TASK: What follows is a block of records; restate each one word for word.

***** EXERCISE INPUT *****

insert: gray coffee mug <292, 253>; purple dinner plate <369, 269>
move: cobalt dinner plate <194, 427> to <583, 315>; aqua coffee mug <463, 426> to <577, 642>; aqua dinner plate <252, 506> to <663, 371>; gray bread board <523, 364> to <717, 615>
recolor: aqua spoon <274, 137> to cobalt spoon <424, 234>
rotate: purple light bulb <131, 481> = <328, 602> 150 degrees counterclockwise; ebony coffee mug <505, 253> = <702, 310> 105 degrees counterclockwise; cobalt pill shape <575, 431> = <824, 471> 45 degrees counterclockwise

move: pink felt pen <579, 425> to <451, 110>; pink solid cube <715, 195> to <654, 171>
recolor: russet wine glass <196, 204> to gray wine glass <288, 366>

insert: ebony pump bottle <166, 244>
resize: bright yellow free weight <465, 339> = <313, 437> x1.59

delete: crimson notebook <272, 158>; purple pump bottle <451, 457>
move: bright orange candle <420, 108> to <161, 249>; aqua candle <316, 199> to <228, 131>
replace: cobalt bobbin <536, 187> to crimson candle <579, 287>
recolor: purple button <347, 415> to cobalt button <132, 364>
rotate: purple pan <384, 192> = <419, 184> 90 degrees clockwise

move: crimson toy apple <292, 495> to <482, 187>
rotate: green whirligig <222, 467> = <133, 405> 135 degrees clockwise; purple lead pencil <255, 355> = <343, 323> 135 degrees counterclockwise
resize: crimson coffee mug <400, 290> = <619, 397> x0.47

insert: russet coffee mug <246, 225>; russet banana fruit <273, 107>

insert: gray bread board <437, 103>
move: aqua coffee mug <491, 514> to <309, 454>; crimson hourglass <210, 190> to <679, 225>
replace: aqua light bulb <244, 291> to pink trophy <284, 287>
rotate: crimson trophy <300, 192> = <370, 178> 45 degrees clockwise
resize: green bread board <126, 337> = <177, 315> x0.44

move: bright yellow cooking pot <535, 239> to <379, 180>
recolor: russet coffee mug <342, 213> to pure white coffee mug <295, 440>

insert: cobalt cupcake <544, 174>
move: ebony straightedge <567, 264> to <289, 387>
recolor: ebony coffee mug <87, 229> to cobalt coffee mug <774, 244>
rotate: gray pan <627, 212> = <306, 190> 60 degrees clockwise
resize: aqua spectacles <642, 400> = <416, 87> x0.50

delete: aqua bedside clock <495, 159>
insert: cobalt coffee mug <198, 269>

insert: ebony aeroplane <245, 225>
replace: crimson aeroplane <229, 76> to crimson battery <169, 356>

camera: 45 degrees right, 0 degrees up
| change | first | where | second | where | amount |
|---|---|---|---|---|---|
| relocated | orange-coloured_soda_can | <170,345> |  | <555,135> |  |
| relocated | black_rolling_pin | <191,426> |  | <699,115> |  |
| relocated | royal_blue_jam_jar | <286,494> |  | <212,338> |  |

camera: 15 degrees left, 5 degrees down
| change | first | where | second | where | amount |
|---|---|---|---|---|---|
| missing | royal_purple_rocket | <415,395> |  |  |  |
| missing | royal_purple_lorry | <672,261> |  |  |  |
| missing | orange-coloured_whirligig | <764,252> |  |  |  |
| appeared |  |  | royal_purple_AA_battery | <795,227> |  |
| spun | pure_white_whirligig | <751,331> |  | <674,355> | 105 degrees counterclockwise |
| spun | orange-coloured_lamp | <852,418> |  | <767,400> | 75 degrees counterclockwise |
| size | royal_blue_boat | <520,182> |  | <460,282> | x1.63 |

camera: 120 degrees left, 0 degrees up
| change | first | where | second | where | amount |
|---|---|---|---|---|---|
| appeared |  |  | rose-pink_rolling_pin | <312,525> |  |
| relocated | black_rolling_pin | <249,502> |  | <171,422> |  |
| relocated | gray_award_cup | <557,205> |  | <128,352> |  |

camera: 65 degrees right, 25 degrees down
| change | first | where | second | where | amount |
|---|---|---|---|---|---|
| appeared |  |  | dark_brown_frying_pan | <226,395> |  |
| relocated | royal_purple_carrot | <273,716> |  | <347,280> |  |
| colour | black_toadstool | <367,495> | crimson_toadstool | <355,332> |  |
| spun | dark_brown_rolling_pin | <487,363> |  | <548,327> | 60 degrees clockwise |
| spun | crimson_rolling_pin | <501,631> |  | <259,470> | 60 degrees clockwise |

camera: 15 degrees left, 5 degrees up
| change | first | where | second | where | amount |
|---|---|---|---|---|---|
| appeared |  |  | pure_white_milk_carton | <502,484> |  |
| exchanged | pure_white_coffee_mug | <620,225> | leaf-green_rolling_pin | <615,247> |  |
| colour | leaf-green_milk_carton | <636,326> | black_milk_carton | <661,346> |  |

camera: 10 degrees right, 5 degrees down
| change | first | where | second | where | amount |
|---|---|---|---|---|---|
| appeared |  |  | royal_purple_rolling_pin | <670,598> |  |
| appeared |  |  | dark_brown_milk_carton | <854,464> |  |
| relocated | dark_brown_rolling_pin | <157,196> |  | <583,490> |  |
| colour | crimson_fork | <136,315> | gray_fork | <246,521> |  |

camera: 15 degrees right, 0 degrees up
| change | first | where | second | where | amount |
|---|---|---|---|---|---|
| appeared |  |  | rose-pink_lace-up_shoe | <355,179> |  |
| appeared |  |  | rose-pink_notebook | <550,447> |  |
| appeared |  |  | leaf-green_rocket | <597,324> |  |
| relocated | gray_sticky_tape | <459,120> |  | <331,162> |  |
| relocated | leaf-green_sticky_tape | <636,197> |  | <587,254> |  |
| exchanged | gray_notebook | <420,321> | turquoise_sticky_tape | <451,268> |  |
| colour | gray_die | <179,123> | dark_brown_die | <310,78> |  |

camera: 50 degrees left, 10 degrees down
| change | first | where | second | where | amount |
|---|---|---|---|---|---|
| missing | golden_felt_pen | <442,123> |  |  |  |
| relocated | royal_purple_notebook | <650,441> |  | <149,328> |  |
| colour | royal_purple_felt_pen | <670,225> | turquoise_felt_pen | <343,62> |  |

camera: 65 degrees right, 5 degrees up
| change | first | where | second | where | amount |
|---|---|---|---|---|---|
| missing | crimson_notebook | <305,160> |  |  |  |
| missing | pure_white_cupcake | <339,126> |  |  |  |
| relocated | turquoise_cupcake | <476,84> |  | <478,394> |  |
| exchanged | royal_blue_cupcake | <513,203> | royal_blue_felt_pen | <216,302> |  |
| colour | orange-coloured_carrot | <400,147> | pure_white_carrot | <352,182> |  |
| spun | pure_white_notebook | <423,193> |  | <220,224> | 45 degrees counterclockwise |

*****

RESPONSE FOR THIS EXERCISE:
insert: gray coffee mug <292, 253>; purple dinner plate <369, 269>
move: cobalt dinner plate <194, 427> to <583, 315>; aqua coffee mug <463, 426> to <577, 642>; aqua dinner plate <252, 506> to <663, 371>; gray bread board <523, 364> to <717, 615>
recolor: aqua spoon <274, 137> to cobalt spoon <424, 234>
rotate: purple light bulb <131, 481> = <328, 602> 150 degrees counterclockwise; ebony coffee mug <505, 253> = <702, 310> 105 degrees counterclockwise; cobalt pill shape <575, 431> = <824, 471> 45 degrees counterclockwise

move: pink felt pen <579, 425> to <451, 110>; pink solid cube <715, 195> to <654, 171>
recolor: russet wine glass <196, 204> to gray wine glass <288, 366>

insert: ebony pump bottle <166, 244>
resize: bright yellow free weight <465, 339> = <313, 437> x1.59

delete: crimson notebook <272, 158>; purple pump bottle <451, 457>
move: bright orange candle <420, 108> to <161, 249>; aqua candle <316, 199> to <228, 131>
replace: cobalt bobbin <536, 187> to crimson candle <579, 287>
recolor: purple button <347, 415> to cobalt button <132, 364>
rotate: purple pan <384, 192> = <419, 184> 90 degrees clockwise

move: crimson toy apple <292, 495> to <482, 187>
rotate: green whirligig <222, 467> = <133, 405> 135 degrees clockwise; purple lead pencil <255, 355> = <343, 323> 135 degrees counterclockwise
resize: crimson coffee mug <400, 290> = <619, 397> x0.47

insert: russet coffee mug <246, 225>; russet banana fruit <273, 107>

insert: gray bread board <437, 103>
move: aqua coffee mug <491, 514> to <309, 454>; crimson hourglass <210, 190> to <679, 225>
replace: aqua light bulb <244, 291> to pink trophy <284, 287>
rotate: crimson trophy <300, 192> = <370, 178> 45 degrees clockwise
resize: green bread board <126, 337> = <177, 315> x0.44

move: bright yellow cooking pot <535, 239> to <379, 180>
recolor: russet coffee mug <342, 213> to pure white coffee mug <295, 440>

insert: cobalt cupcake <544, 174>
move: ebony straightedge <567, 264> to <289, 387>
recolor: ebony coffee mug <87, 229> to cobalt coffee mug <774, 244>
rotate: gray pan <627, 212> = <306, 190> 60 degrees clockwise
resize: aqua spectacles <642, 400> = <416, 87> x0.50

delete: aqua bedside clock <495, 159>
insert: cobalt coffee mug <198, 269>

insert: ebony aeroplane <245, 225>
replace: crimson aeroplane <229, 76> to crimson battery <169, 356>

camera: 45 degrees right, 0 degrees up
| change | first | where | second | where | amount |
|---|---|---|---|---|---|
| relocated | orange-coloured_soda_can | <170,345> |  | <555,135> |  |
| relocated | black_rolling_pin | <191,426> |  | <699,115> |  |
| relocated | royal_blue_jam_jar | <286,494> |  | <212,338> |  |

camera: 15 degrees left, 5 degrees down
| change | first | where | second | where | amount |
|---|---|---|---|---|---|
| missing | royal_purple_rocket | <415,395> |  |  |  |
| missing | royal_purple_lorry | <672,261> |  |  |  |
| missing | orange-coloured_whirligig | <764,252> |  |  |  |
| appeared |  |  | royal_purple_AA_battery | <795,227> |  |
| spun | pure_white_whirligig | <751,331> |  | <674,355> | 105 degrees counterclockwise |
| spun | orange-coloured_lamp | <852,418> |  | <767,400> | 75 degrees counterclockwise |
| size | royal_blue_boat | <520,182> |  | <460,282> | x1.63 |

camera: 120 degrees left, 0 degrees up
| change | first | where | second | where | amount |
|---|---|---|---|---|---|
| appeared |  |  | rose-pink_rolling_pin | <312,525> |  |
| relocated | black_rolling_pin | <249,502> |  | <171,422> |  |
| relocated | gray_award_cup | <557,205> |  | <128,352> |  |

camera: 65 degrees right, 25 degrees down
| change | first | where | second | where | amount |
|---|---|---|---|---|---|
| appeared |  |  | dark_brown_frying_pan | <226,395> |  |
| relocated | royal_purple_carrot | <273,716> |  | <347,280> |  |
| colour | black_toadstool | <367,495> | crimson_toadstool | <355,332> |  |
| spun | dark_brown_rolling_pin | <487,363> |  | <548,327> | 60 degrees clockwise |
| spun | crimson_rolling_pin | <501,631> |  | <259,470> | 60 degrees clockwise |

camera: 15 degrees left, 5 degrees up
| change | first | where | second | where | amount |
|---|---|---|---|---|---|
| appeared |  |  | pure_white_milk_carton | <502,484> |  |
| exchanged | pure_white_coffee_mug | <620,225> | leaf-green_rolling_pin | <615,247> |  |
| colour | leaf-green_milk_carton | <636,326> | black_milk_carton | <661,346> |  |

camera: 10 degrees right, 5 degrees down
| change | first | where | second | where | amount |
|---|---|---|---|---|---|
| appeared |  |  | royal_purple_rolling_pin | <670,598> |  |
| appeared |  |  | dark_brown_milk_carton | <854,464> |  |
| relocated | dark_brown_rolling_pin | <157,196> |  | <583,490> |  |
| colour | crimson_fork | <136,315> | gray_fork | <246,521> |  |

camera: 15 degrees right, 0 degrees up
| change | first | where | second | where | amount |
|---|---|---|---|---|---|
| appeared |  |  | rose-pink_lace-up_shoe | <355,179> |  |
| appeared |  |  | rose-pink_notebook | <550,447> |  |
| appeared |  |  | leaf-green_rocket | <597,324> |  |
| relocated | gray_sticky_tape | <459,120> |  | <331,162> |  |
| relocated | leaf-green_sticky_tape | <636,197> |  | <587,254> |  |
| exchanged | gray_notebook | <420,321> | turquoise_sticky_tape | <451,268> |  |
| colour | gray_die | <179,123> | dark_brown_die | <310,78> |  |

camera: 50 degrees left, 10 degrees down
| change | first | where | second | where | amount |
|---|---|---|---|---|---|
| missing | golden_felt_pen | <442,123> |  |  |  |
| relocated | royal_purple_notebook | <650,441> |  | <149,328> |  |
| colour | royal_purple_felt_pen | <670,225> | turquoise_felt_pen | <343,62> |  |

camera: 65 degrees right, 5 degrees up
| change | first | where | second | where | amount |
|---|---|---|---|---|---|
| missing | crimson_notebook | <305,160> |  |  |  |
| missing | pure_white_cupcake | <339,126> |  |  |  |
| relocated | turquoise_cupcake | <476,84> |  | <478,394> |  |
| exchanged | royal_blue_cupcake | <513,203> | royal_blue_felt_pen | <216,302> |  |
| colour | orange-coloured_carrot | <400,147> | pure_white_carrot | <352,182> |  |
| spun | pure_white_notebook | <423,193> |  | <220,224> | 45 degrees counterclockwise |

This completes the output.